→ WORK TASK
Reproduce all the entries precisely.

Stored data:
*** Begin section ***
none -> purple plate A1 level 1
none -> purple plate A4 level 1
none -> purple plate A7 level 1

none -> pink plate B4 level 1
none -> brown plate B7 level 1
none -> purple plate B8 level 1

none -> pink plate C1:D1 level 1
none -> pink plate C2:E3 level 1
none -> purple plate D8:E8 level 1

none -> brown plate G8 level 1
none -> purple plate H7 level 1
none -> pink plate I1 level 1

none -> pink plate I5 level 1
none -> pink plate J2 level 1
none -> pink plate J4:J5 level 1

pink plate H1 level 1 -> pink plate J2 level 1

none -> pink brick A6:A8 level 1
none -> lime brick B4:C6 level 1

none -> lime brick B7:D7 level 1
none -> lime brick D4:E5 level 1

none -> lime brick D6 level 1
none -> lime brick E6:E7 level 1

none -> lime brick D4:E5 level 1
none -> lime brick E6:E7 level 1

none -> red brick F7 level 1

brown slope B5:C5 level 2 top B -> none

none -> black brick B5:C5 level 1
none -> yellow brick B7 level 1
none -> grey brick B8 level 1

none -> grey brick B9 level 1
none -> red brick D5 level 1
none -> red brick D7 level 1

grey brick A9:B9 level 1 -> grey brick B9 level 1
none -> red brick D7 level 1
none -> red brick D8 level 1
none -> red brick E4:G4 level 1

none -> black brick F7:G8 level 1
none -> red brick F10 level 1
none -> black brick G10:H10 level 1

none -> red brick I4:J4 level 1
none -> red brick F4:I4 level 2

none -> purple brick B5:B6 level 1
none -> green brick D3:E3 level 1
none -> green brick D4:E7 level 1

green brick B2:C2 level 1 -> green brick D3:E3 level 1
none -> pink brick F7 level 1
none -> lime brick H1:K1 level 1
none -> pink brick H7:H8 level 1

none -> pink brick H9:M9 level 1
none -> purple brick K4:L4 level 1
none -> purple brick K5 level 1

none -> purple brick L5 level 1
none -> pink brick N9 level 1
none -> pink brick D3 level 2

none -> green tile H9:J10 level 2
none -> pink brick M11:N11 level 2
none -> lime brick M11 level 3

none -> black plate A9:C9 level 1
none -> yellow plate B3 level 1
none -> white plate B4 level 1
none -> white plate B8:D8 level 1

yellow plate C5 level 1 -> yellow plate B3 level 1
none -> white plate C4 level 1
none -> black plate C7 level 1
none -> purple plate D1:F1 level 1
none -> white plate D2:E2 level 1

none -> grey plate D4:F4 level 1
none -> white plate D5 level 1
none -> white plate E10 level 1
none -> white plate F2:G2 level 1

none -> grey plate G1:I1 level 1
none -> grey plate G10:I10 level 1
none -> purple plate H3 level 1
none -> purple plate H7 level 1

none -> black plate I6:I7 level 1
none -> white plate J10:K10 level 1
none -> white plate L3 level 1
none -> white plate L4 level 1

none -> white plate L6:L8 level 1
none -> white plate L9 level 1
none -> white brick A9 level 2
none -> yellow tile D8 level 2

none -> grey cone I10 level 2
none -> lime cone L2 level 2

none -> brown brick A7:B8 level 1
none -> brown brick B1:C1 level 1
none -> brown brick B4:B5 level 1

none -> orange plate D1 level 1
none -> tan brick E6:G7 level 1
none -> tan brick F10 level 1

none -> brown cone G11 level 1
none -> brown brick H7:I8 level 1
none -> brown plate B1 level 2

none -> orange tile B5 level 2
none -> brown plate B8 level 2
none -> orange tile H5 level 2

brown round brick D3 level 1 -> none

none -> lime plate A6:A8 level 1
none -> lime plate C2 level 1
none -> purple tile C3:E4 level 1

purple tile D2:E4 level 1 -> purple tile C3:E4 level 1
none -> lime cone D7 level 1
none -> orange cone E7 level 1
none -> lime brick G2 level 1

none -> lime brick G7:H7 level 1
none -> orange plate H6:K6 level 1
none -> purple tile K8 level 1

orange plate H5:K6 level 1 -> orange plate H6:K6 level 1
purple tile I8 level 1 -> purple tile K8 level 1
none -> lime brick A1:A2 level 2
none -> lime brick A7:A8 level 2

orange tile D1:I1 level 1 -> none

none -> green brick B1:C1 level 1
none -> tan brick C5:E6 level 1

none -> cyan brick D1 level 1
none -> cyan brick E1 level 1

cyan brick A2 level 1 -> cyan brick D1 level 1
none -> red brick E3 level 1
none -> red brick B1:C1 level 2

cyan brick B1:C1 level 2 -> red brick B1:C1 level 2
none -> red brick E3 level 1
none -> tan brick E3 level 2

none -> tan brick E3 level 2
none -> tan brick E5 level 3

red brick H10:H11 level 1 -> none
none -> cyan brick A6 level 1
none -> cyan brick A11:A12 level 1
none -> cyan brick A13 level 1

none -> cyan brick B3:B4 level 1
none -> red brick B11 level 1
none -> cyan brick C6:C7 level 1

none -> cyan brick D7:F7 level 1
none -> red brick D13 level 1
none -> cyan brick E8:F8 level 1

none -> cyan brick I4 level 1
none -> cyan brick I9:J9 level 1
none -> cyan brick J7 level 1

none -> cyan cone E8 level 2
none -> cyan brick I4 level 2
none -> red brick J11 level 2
*** End section ***
→ OUTPUT OF THE TASK
none -> purple plate A1 level 1
none -> purple plate A4 level 1
none -> purple plate A7 level 1

none -> pink plate B4 level 1
none -> brown plate B7 level 1
none -> purple plate B8 level 1

none -> pink plate C1:D1 level 1
none -> pink plate C2:E3 level 1
none -> purple plate D8:E8 level 1

none -> brown plate G8 level 1
none -> purple plate H7 level 1
none -> pink plate I1 level 1

none -> pink plate I5 level 1
none -> pink plate J2 level 1
none -> pink plate J4:J5 level 1

pink plate H1 level 1 -> pink plate J2 level 1

none -> pink brick A6:A8 level 1
none -> lime brick B4:C6 level 1

none -> lime brick B7:D7 level 1
none -> lime brick D4:E5 level 1

none -> lime brick D6 level 1
none -> lime brick E6:E7 level 1

none -> lime brick D4:E5 level 1
none -> lime brick E6:E7 level 1

none -> red brick F7 level 1

brown slope B5:C5 level 2 top B -> none

none -> black brick B5:C5 level 1
none -> yellow brick B7 level 1
none -> grey brick B8 level 1

none -> grey brick B9 level 1
none -> red brick D5 level 1
none -> red brick D7 level 1

grey brick A9:B9 level 1 -> grey brick B9 level 1
none -> red brick D7 level 1
none -> red brick D8 level 1
none -> red brick E4:G4 level 1

none -> black brick F7:G8 level 1
none -> red brick F10 level 1
none -> black brick G10:H10 level 1

none -> red brick I4:J4 level 1
none -> red brick F4:I4 level 2

none -> purple brick B5:B6 level 1
none -> green brick D3:E3 level 1
none -> green brick D4:E7 level 1

green brick B2:C2 level 1 -> green brick D3:E3 level 1
none -> pink brick F7 level 1
none -> lime brick H1:K1 level 1
none -> pink brick H7:H8 level 1

none -> pink brick H9:M9 level 1
none -> purple brick K4:L4 level 1
none -> purple brick K5 level 1

none -> purple brick L5 level 1
none -> pink brick N9 level 1
none -> pink brick D3 level 2

none -> green tile H9:J10 level 2
none -> pink brick M11:N11 level 2
none -> lime brick M11 level 3

none -> black plate A9:C9 level 1
none -> yellow plate B3 level 1
none -> white plate B4 level 1
none -> white plate B8:D8 level 1

yellow plate C5 level 1 -> yellow plate B3 level 1
none -> white plate C4 level 1
none -> black plate C7 level 1
none -> purple plate D1:F1 level 1
none -> white plate D2:E2 level 1

none -> grey plate D4:F4 level 1
none -> white plate D5 level 1
none -> white plate E10 level 1
none -> white plate F2:G2 level 1

none -> grey plate G1:I1 level 1
none -> grey plate G10:I10 level 1
none -> purple plate H3 level 1
none -> purple plate H7 level 1

none -> black plate I6:I7 level 1
none -> white plate J10:K10 level 1
none -> white plate L3 level 1
none -> white plate L4 level 1

none -> white plate L6:L8 level 1
none -> white plate L9 level 1
none -> white brick A9 level 2
none -> yellow tile D8 level 2

none -> grey cone I10 level 2
none -> lime cone L2 level 2

none -> brown brick A7:B8 level 1
none -> brown brick B1:C1 level 1
none -> brown brick B4:B5 level 1

none -> orange plate D1 level 1
none -> tan brick E6:G7 level 1
none -> tan brick F10 level 1

none -> brown cone G11 level 1
none -> brown brick H7:I8 level 1
none -> brown plate B1 level 2

none -> orange tile B5 level 2
none -> brown plate B8 level 2
none -> orange tile H5 level 2

brown round brick D3 level 1 -> none

none -> lime plate A6:A8 level 1
none -> lime plate C2 level 1
none -> purple tile C3:E4 level 1

purple tile D2:E4 level 1 -> purple tile C3:E4 level 1
none -> lime cone D7 level 1
none -> orange cone E7 level 1
none -> lime brick G2 level 1

none -> lime brick G7:H7 level 1
none -> orange plate H6:K6 level 1
none -> purple tile K8 level 1

orange plate H5:K6 level 1 -> orange plate H6:K6 level 1
purple tile I8 level 1 -> purple tile K8 level 1
none -> lime brick A1:A2 level 2
none -> lime brick A7:A8 level 2

orange tile D1:I1 level 1 -> none

none -> green brick B1:C1 level 1
none -> tan brick C5:E6 level 1

none -> cyan brick D1 level 1
none -> cyan brick E1 level 1

cyan brick A2 level 1 -> cyan brick D1 level 1
none -> red brick E3 level 1
none -> red brick B1:C1 level 2

cyan brick B1:C1 level 2 -> red brick B1:C1 level 2
none -> red brick E3 level 1
none -> tan brick E3 level 2

none -> tan brick E3 level 2
none -> tan brick E5 level 3

red brick H10:H11 level 1 -> none
none -> cyan brick A6 level 1
none -> cyan brick A11:A12 level 1
none -> cyan brick A13 level 1

none -> cyan brick B3:B4 level 1
none -> red brick B11 level 1
none -> cyan brick C6:C7 level 1

none -> cyan brick D7:F7 level 1
none -> red brick D13 level 1
none -> cyan brick E8:F8 level 1

none -> cyan brick I4 level 1
none -> cyan brick I9:J9 level 1
none -> cyan brick J7 level 1

none -> cyan cone E8 level 2
none -> cyan brick I4 level 2
none -> red brick J11 level 2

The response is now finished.